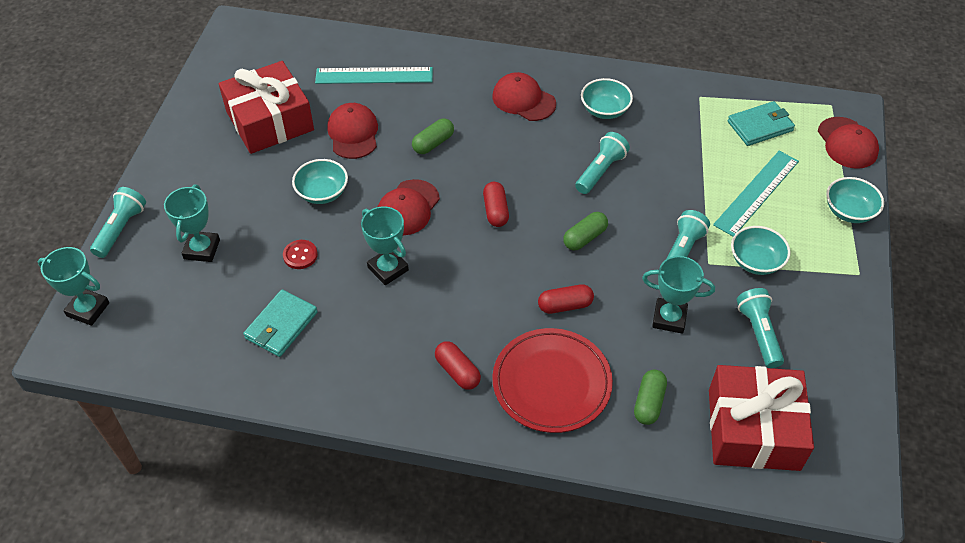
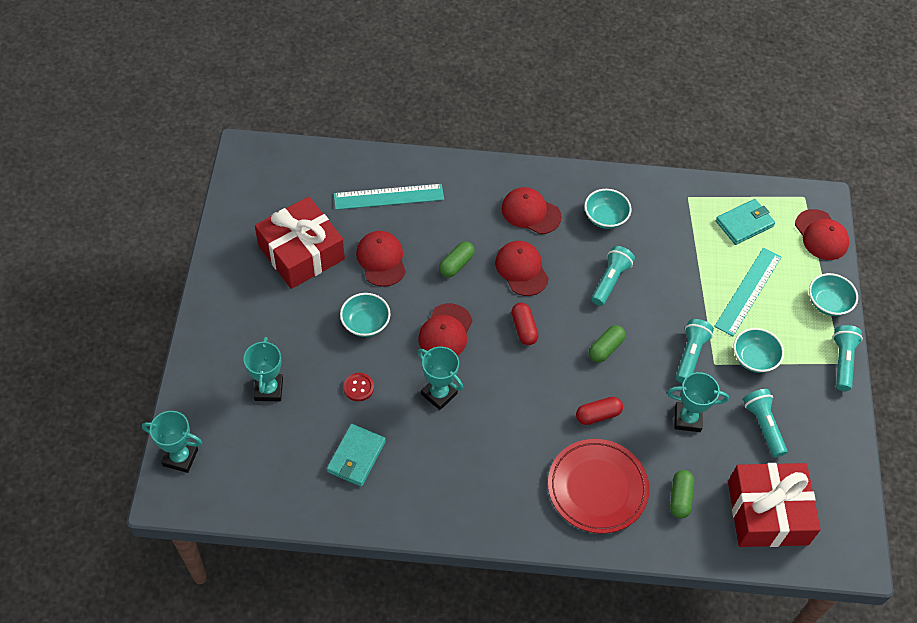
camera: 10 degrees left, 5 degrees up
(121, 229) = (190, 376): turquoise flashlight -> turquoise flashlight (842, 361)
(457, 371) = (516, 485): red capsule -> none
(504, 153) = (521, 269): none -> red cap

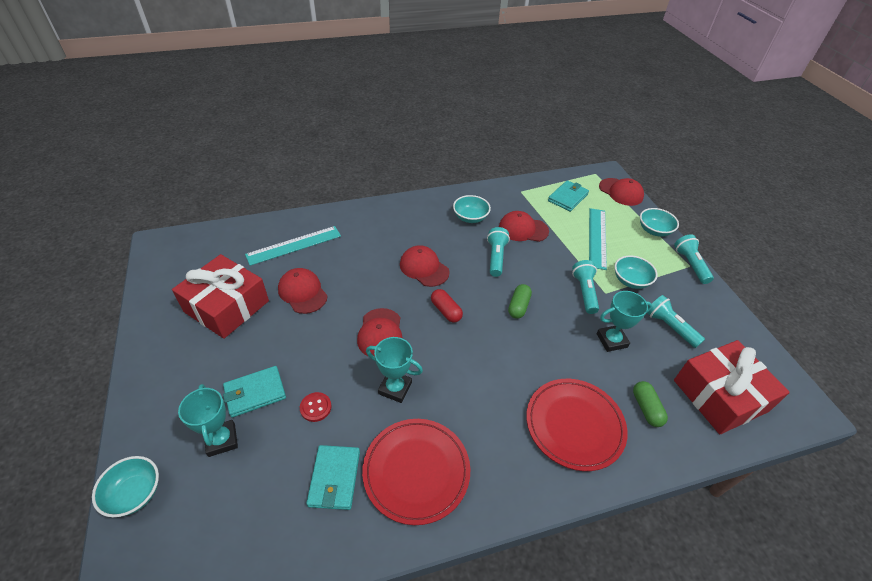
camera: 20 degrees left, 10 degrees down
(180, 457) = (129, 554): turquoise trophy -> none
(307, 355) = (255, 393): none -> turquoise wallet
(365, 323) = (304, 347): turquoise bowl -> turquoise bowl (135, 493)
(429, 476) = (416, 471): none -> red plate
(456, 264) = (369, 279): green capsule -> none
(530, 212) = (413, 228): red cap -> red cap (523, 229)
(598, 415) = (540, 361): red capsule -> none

^^^^^^^^^^^^^^^^

What you should do »
Reproduce the material word for word, pictures excluded.

Answer to this exercise »
camera: 10 degrees left, 5 degrees up
(121, 229) = (190, 376): turquoise flashlight -> turquoise flashlight (842, 361)
(457, 371) = (516, 485): red capsule -> none
(504, 153) = (521, 269): none -> red cap

camera: 20 degrees left, 10 degrees down
(180, 457) = (129, 554): turquoise trophy -> none
(307, 355) = (255, 393): none -> turquoise wallet
(365, 323) = (304, 347): turquoise bowl -> turquoise bowl (135, 493)
(429, 476) = (416, 471): none -> red plate
(456, 264) = (369, 279): green capsule -> none
(530, 212) = (413, 228): red cap -> red cap (523, 229)
(598, 415) = (540, 361): red capsule -> none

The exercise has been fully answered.